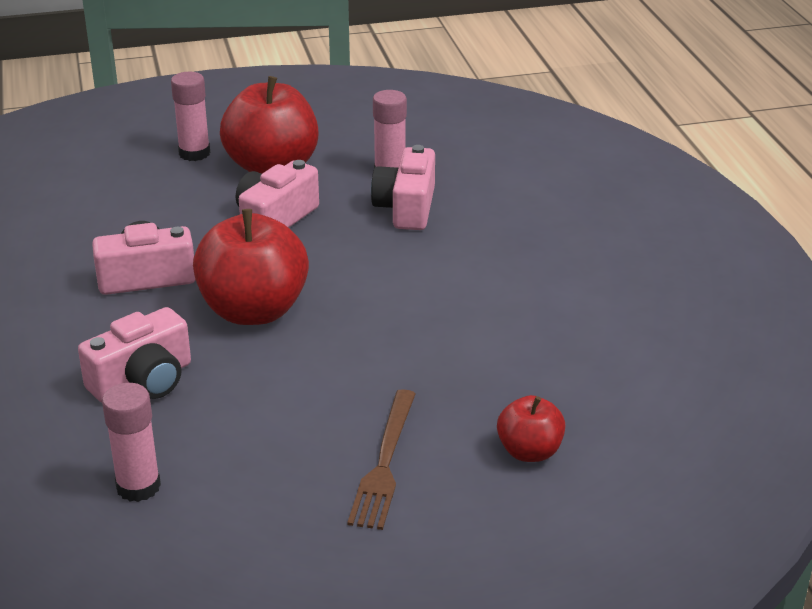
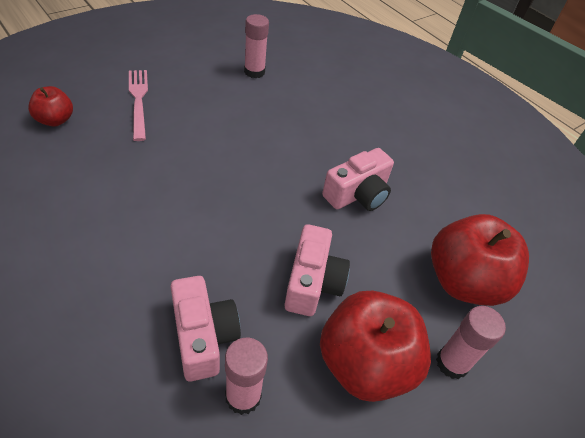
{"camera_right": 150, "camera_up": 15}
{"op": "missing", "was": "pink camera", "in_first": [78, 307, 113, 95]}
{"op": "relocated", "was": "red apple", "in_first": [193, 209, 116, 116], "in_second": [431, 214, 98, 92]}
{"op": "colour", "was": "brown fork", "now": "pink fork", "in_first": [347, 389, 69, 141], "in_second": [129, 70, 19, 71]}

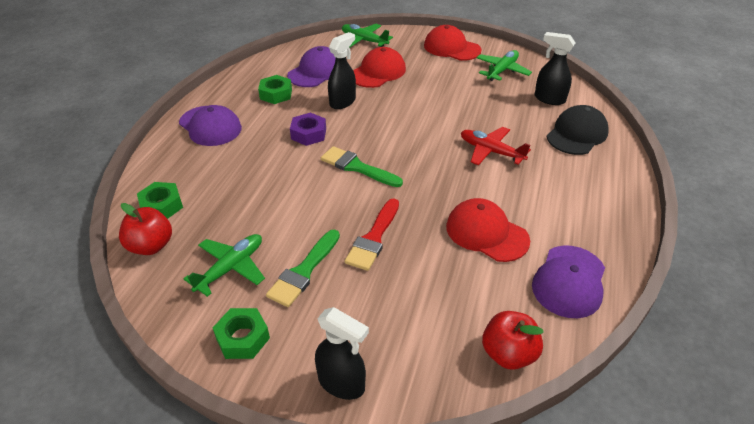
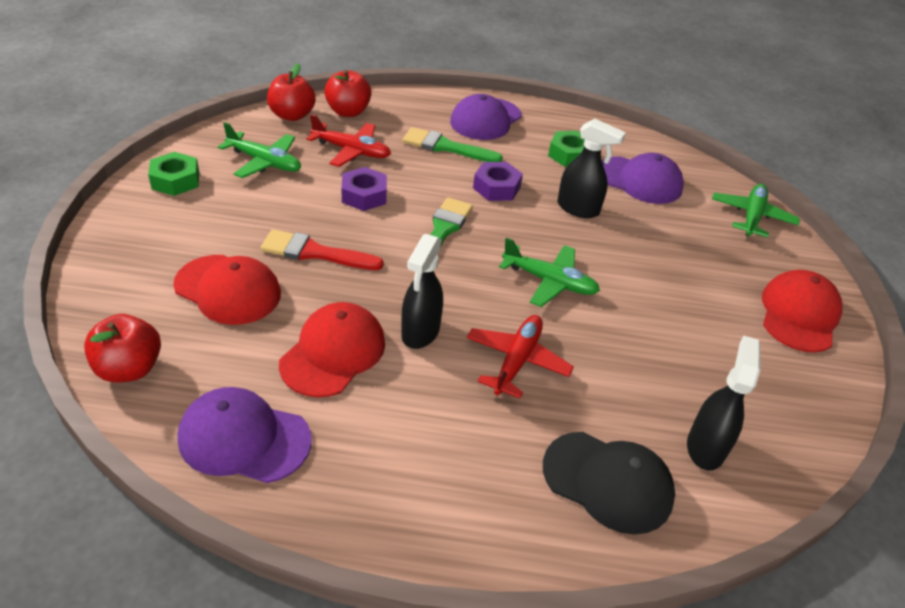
{"camera_right": 75, "camera_up": 0}
{"op": "appeared", "now": "red plane", "in_second": [306, 114, 85, 53]}
{"op": "appeared", "now": "purple nut", "in_second": [341, 167, 46, 44]}
{"op": "relocated", "was": "green brush", "in_first": [266, 229, 74, 78], "in_second": [402, 127, 101, 35]}
{"op": "relocated", "was": "black spray bottle", "in_first": [315, 307, 54, 93], "in_second": [401, 234, 42, 115]}
{"op": "relocated", "was": "red cap", "in_first": [353, 47, 53, 41], "in_second": [173, 255, 108, 70]}
{"op": "relocated", "was": "green plane", "in_first": [476, 50, 56, 31], "in_second": [499, 237, 101, 70]}
{"op": "exchanged", "was": "green nut", "now": "red apple", "in_first": [137, 182, 46, 37], "in_second": [324, 70, 48, 47]}

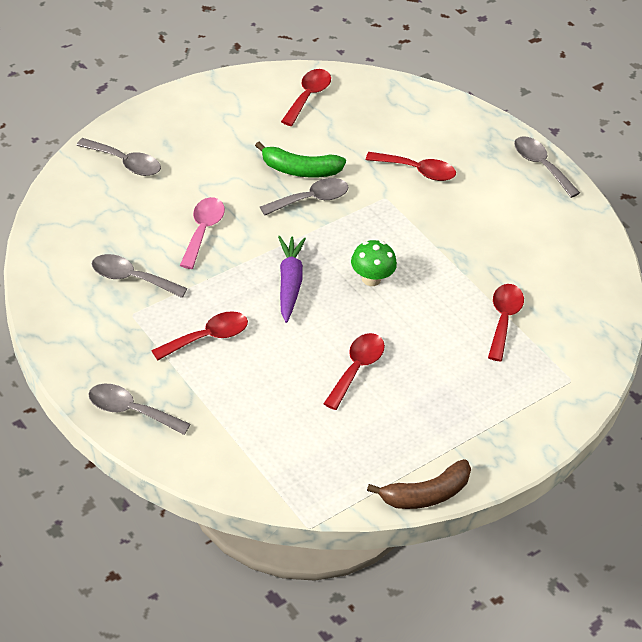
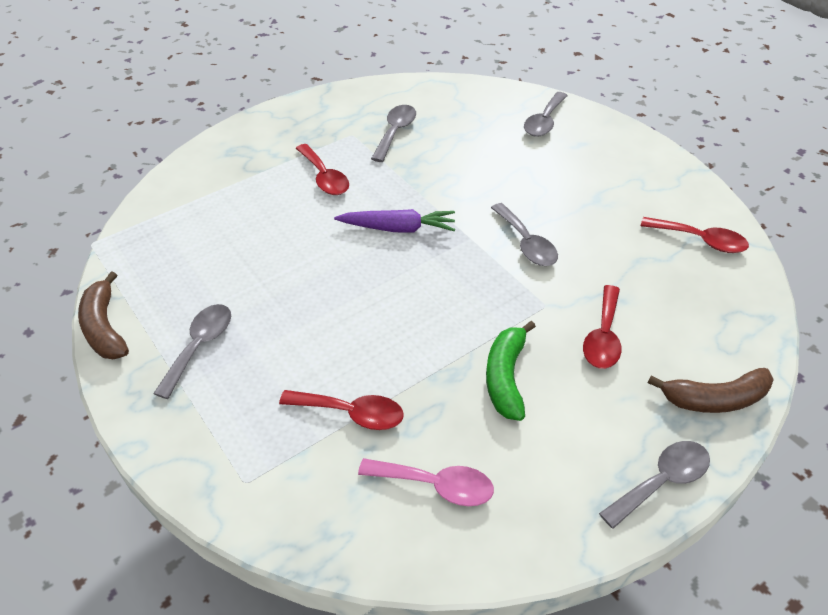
{"camera_right": 95, "camera_up": 0}
{"op": "missing", "was": "red spoon", "in_first": [323, 333, 62, 77]}
{"op": "missing", "was": "green mushroom", "in_first": [351, 240, 46, 46]}
{"op": "appeared", "now": "brown banana", "in_second": [648, 368, 126, 45]}
{"op": "relocated", "was": "grey spoon", "in_first": [88, 384, 102, 51], "in_second": [153, 304, 78, 95]}
{"op": "relocated", "was": "pink spoon", "in_first": [180, 197, 45, 72], "in_second": [358, 458, 136, 48]}
{"op": "relocated", "was": "green banana", "in_first": [255, 142, 91, 36], "in_second": [486, 321, 50, 100]}

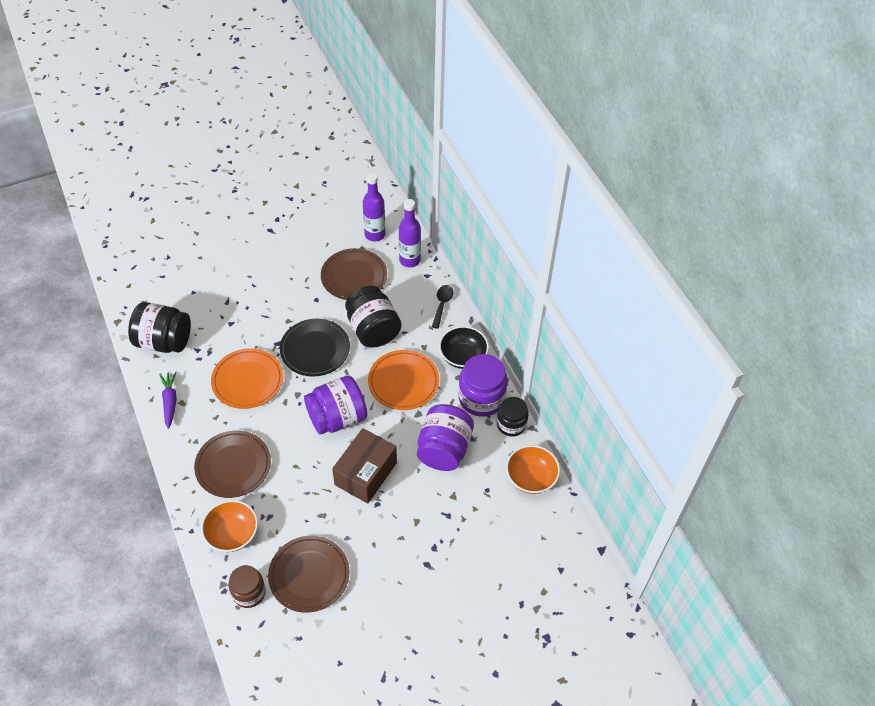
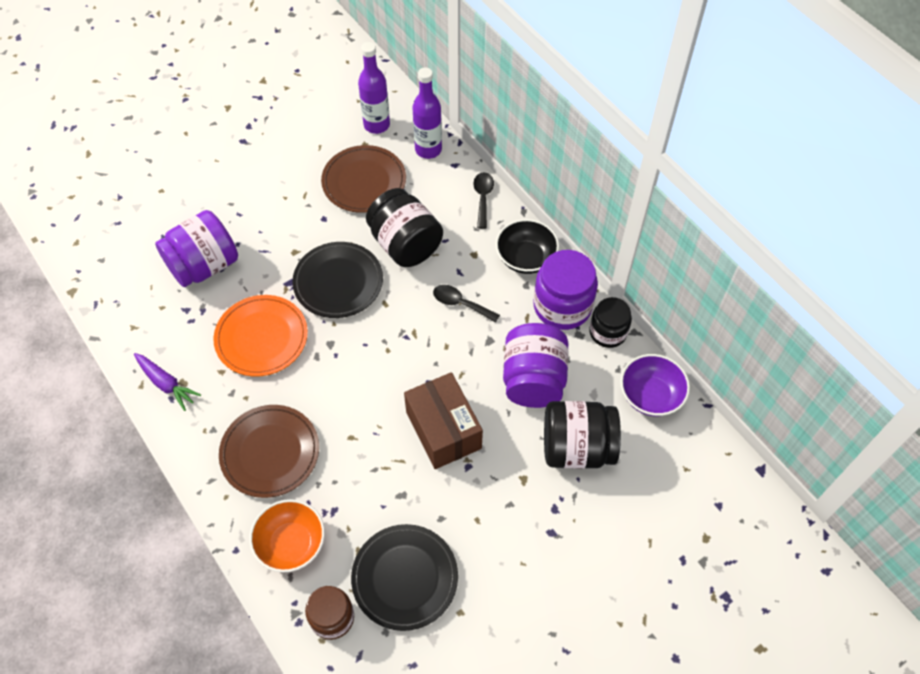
{"camera_right": -10, "camera_up": 5}
{"op": "relocated", "was": "black jar", "in_first": [128, 302, 63, 51], "in_second": [544, 401, 77, 68]}
{"op": "relocated", "was": "purple jar", "in_first": [304, 376, 63, 59], "in_second": [155, 210, 83, 77]}
{"op": "exchanged", "was": "orange plate", "now": "black spoon", "in_first": [368, 350, 71, 60], "in_second": [433, 285, 67, 38]}
{"op": "colour", "was": "brown plate", "now": "black plate", "in_first": [268, 536, 81, 77], "in_second": [351, 524, 107, 107]}
{"op": "colour", "was": "orange bowl", "now": "purple bowl", "in_first": [506, 445, 54, 49], "in_second": [620, 354, 70, 62]}
{"op": "spun", "was": "purple carrot", "in_first": [159, 371, 18, 58], "in_second": [134, 353, 67, 58], "clockwise": 150}
{"op": "spun", "was": "brown box", "in_first": [332, 428, 65, 76], "in_second": [404, 372, 79, 97], "clockwise": -45}

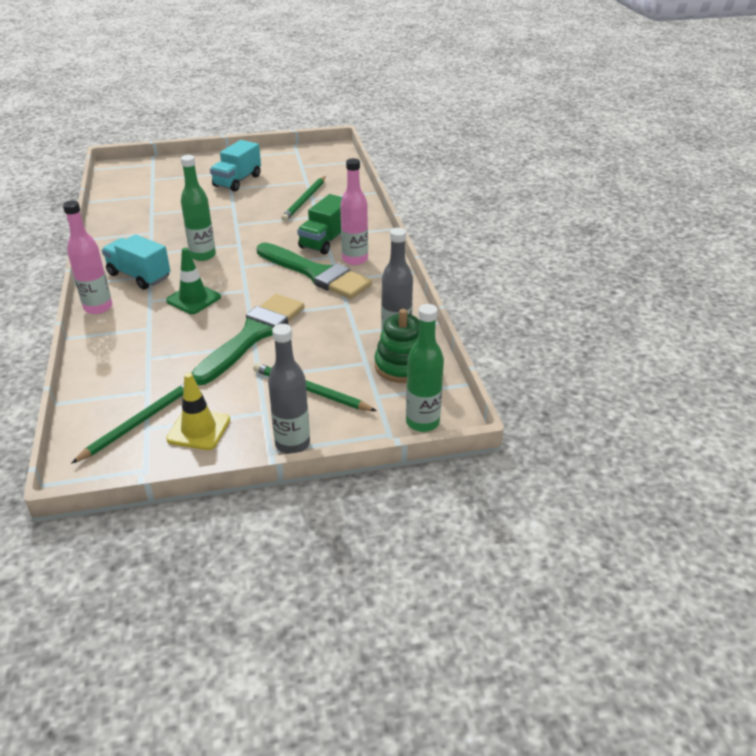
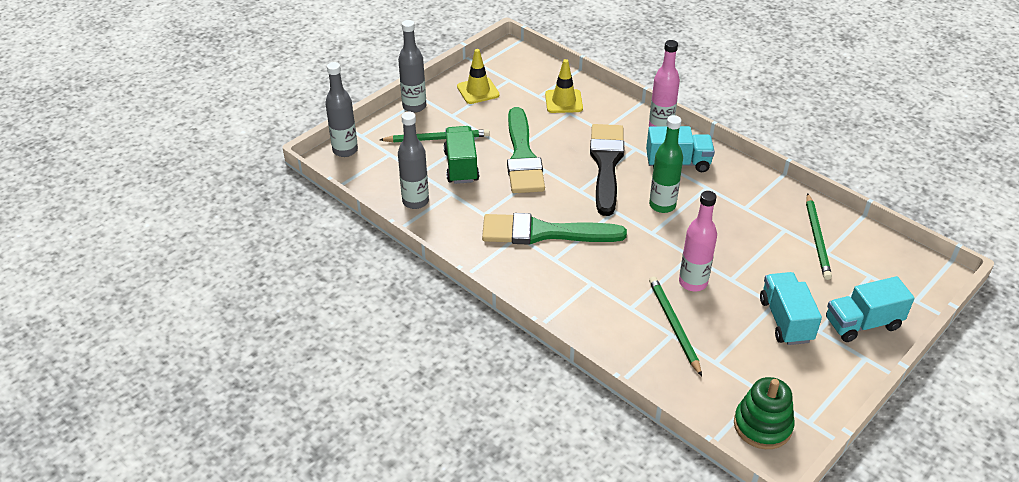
{"camera_right": 145, "camera_up": 5}
{"op": "appeared", "now": "yellow traffic cone", "in_second": [545, 59, 38, 54]}
{"op": "appeared", "now": "turquoise truck", "in_second": [826, 276, 89, 66]}
{"op": "relocated", "was": "green pencil", "in_first": [71, 383, 113, 81], "in_second": [806, 193, 26, 87]}
{"op": "relocated", "was": "green truck", "in_first": [297, 194, 45, 61], "in_second": [443, 126, 36, 58]}
{"op": "relocated", "was": "pink bottle", "in_first": [340, 158, 28, 107], "in_second": [679, 191, 38, 100]}
{"op": "relocated", "was": "green stacking toy", "in_first": [374, 309, 46, 74], "in_second": [734, 377, 61, 72]}
{"op": "exchanged", "was": "green traffic cone", "now": "black brush", "in_first": [166, 248, 55, 66], "in_second": [590, 124, 34, 92]}
{"op": "colour", "was": "green bottle", "now": "grey bottle", "in_first": [406, 304, 38, 128], "in_second": [325, 62, 33, 95]}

★ ★ ★ ★ ★ ★ ★

What the exercise asks —
If a line of the records includes the string "truck", copy it out.

Answer below —
{"op": "appeared", "now": "turquoise truck", "in_second": [826, 276, 89, 66]}
{"op": "relocated", "was": "green truck", "in_first": [297, 194, 45, 61], "in_second": [443, 126, 36, 58]}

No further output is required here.